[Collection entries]
/---

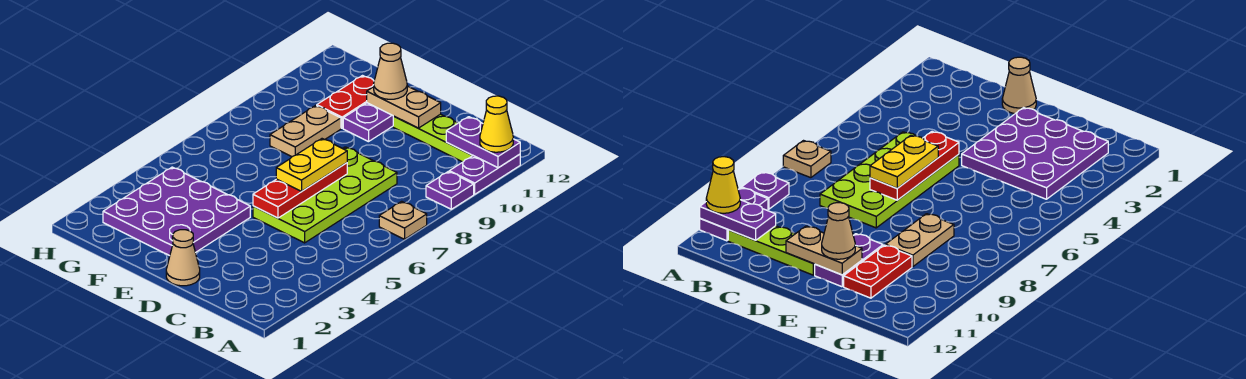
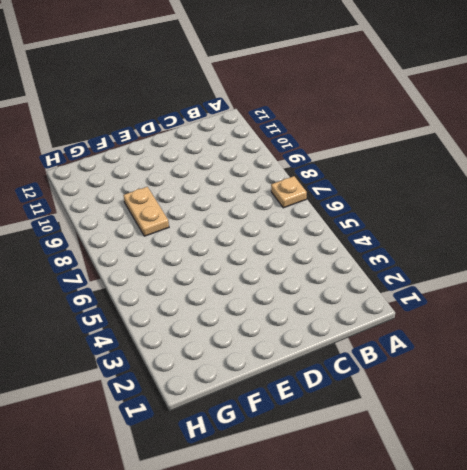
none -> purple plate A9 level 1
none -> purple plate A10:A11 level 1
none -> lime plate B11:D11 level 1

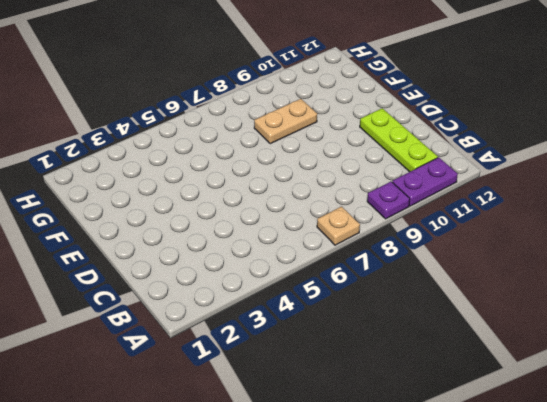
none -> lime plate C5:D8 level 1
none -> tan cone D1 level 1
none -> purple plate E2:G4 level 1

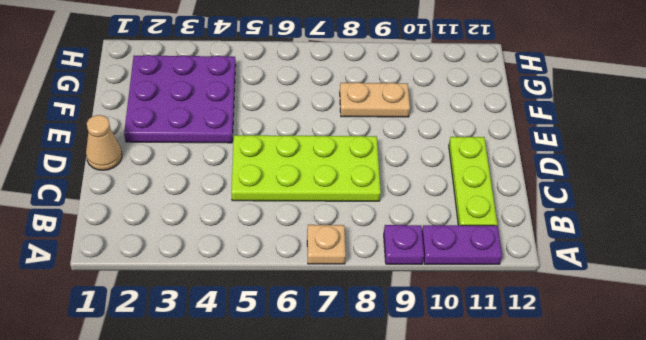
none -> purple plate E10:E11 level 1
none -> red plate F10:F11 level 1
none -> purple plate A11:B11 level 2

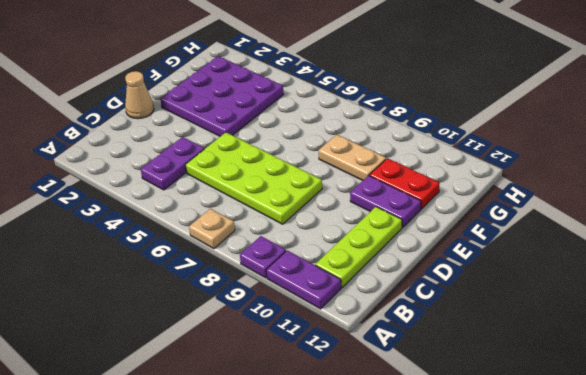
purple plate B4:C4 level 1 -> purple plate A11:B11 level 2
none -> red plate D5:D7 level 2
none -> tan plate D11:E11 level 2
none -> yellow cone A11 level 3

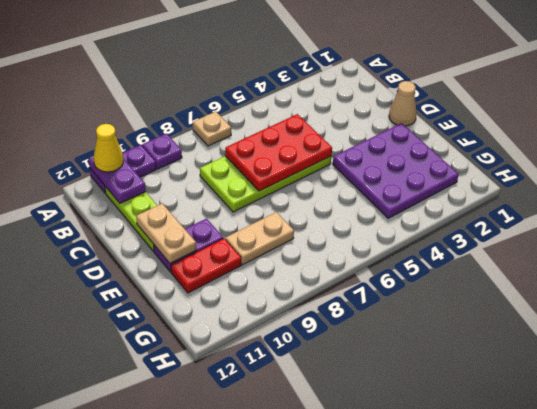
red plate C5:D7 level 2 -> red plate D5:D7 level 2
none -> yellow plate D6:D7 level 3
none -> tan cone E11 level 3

\---
/---

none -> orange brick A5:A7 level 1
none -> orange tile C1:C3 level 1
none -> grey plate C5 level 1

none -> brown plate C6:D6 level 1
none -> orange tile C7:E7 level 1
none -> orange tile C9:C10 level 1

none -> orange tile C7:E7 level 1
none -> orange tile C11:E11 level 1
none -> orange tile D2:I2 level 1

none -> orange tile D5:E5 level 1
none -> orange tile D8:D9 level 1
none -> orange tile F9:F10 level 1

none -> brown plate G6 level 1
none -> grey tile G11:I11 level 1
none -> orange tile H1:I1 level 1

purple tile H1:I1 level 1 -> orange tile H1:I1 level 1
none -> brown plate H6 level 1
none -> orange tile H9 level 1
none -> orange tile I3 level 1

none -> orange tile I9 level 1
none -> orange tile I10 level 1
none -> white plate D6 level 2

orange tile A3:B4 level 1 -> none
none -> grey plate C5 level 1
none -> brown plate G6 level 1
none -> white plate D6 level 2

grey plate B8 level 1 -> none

\---
/---

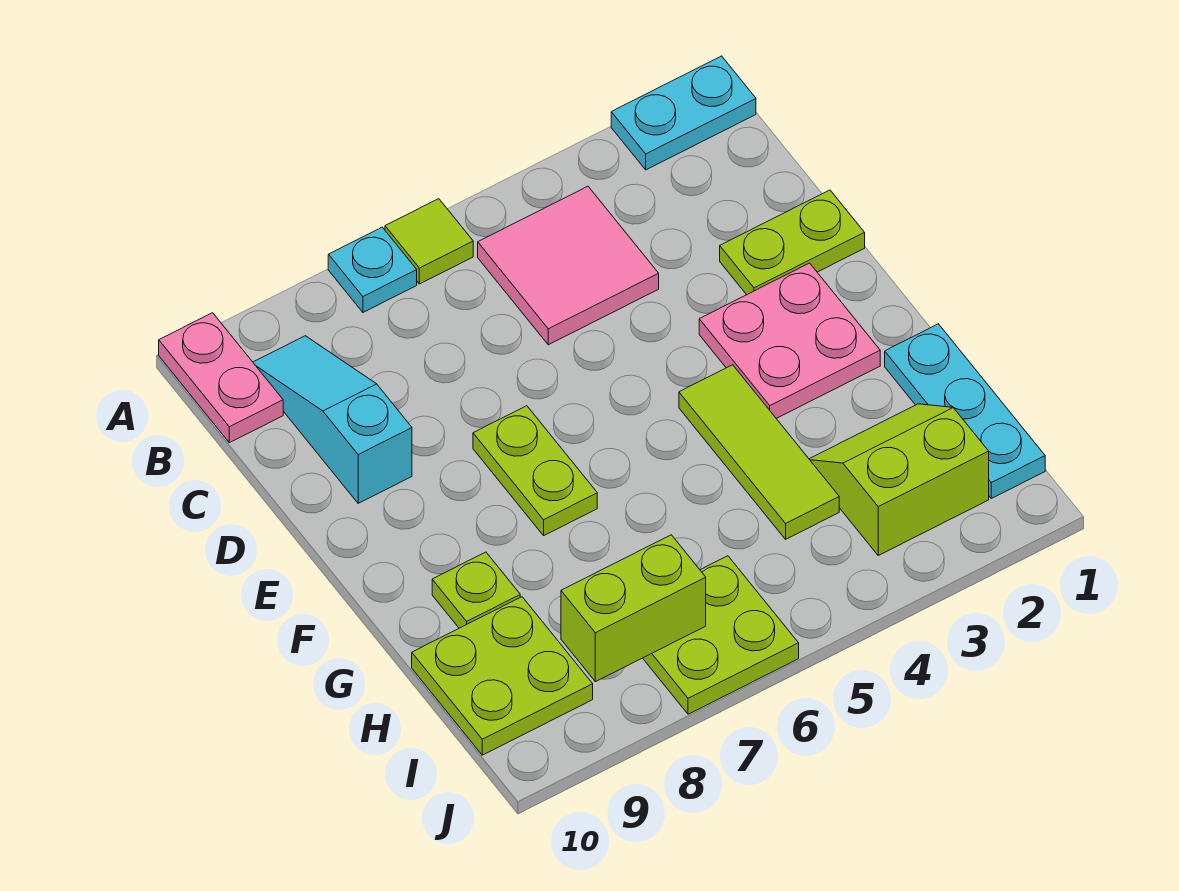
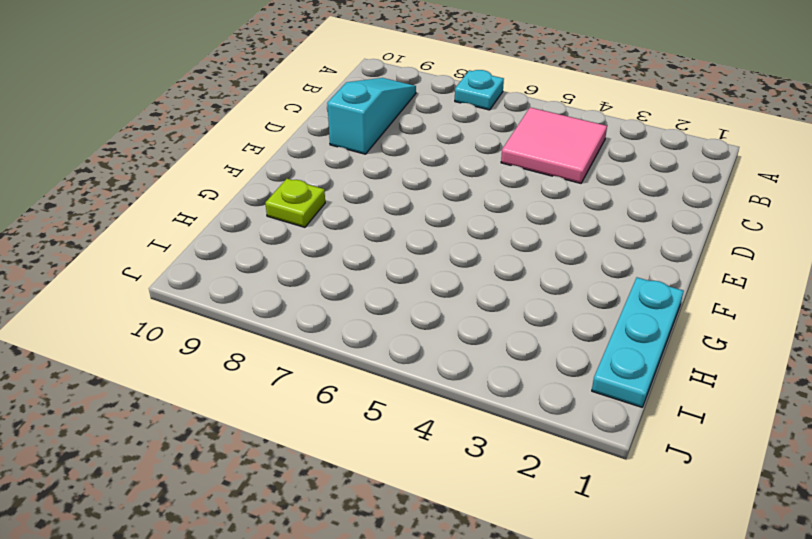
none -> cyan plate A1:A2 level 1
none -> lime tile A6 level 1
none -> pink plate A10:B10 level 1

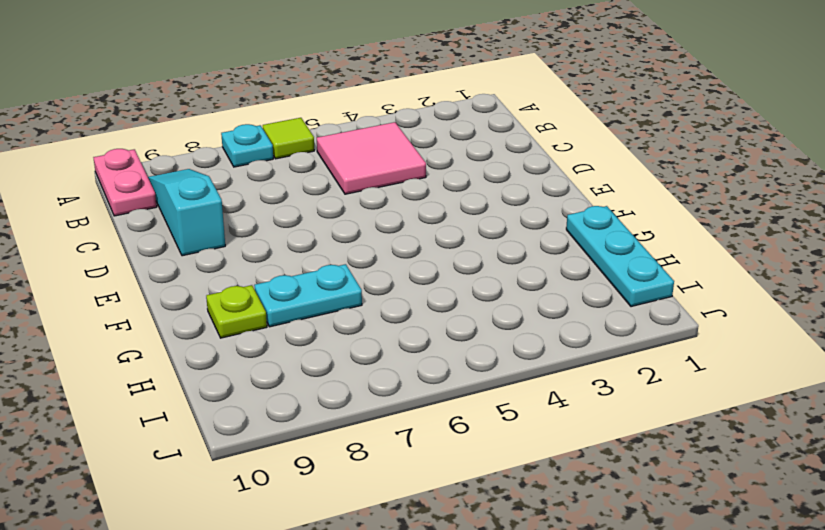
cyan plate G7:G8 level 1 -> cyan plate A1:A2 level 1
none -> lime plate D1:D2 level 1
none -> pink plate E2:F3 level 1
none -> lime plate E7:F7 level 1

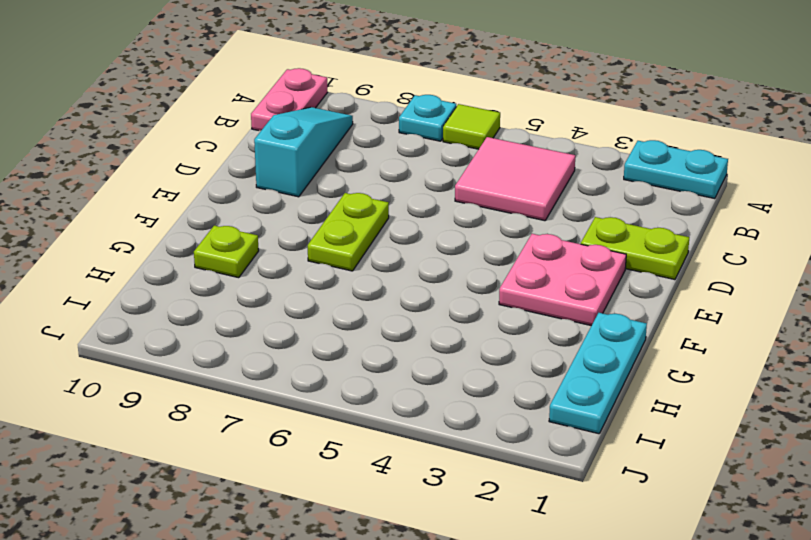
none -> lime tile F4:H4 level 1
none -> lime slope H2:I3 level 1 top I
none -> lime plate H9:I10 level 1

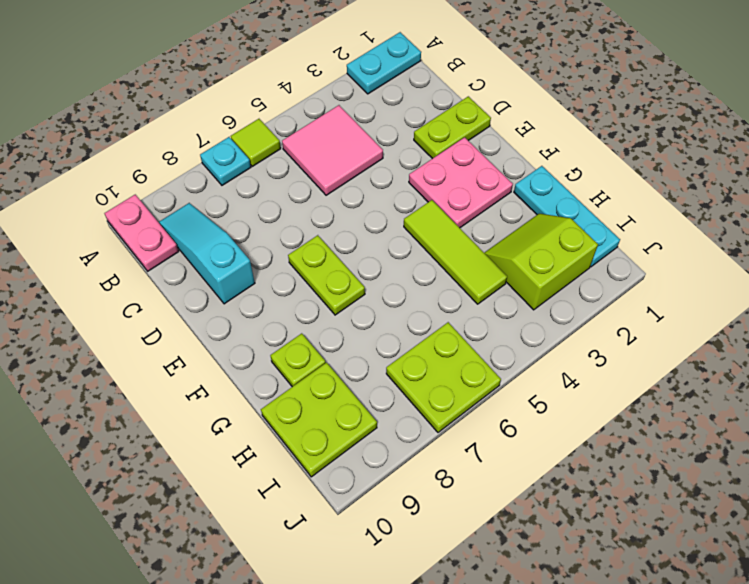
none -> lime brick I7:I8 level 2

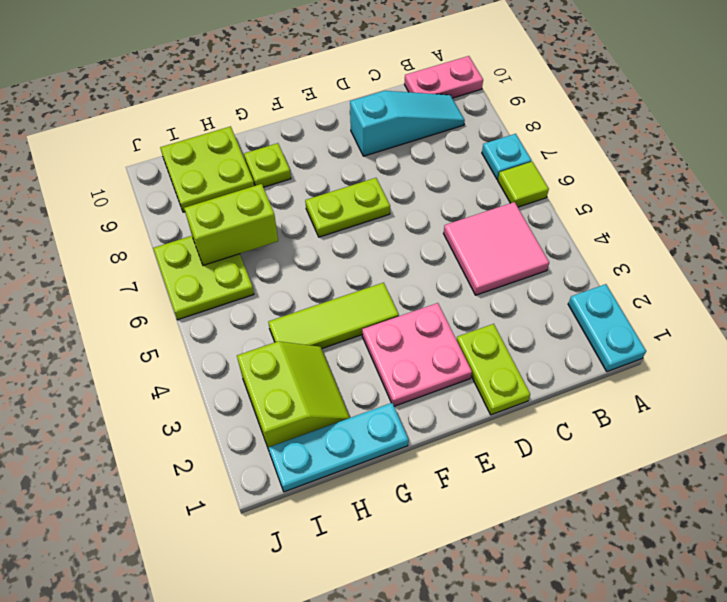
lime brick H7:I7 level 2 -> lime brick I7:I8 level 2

\---

• _WHAT THIS TASK INVOLVES_:
What belongs in the answer is each line above from the line with "none -> purple plate A9 level 1" to the line with "none -> red plate D5:D7 level 2", inclusive, reproduced exactly and free of pictures.

• _REPLY_:
none -> purple plate A9 level 1
none -> purple plate A10:A11 level 1
none -> lime plate B11:D11 level 1

none -> lime plate C5:D8 level 1
none -> tan cone D1 level 1
none -> purple plate E2:G4 level 1

none -> purple plate E10:E11 level 1
none -> red plate F10:F11 level 1
none -> purple plate A11:B11 level 2

purple plate B4:C4 level 1 -> purple plate A11:B11 level 2
none -> red plate D5:D7 level 2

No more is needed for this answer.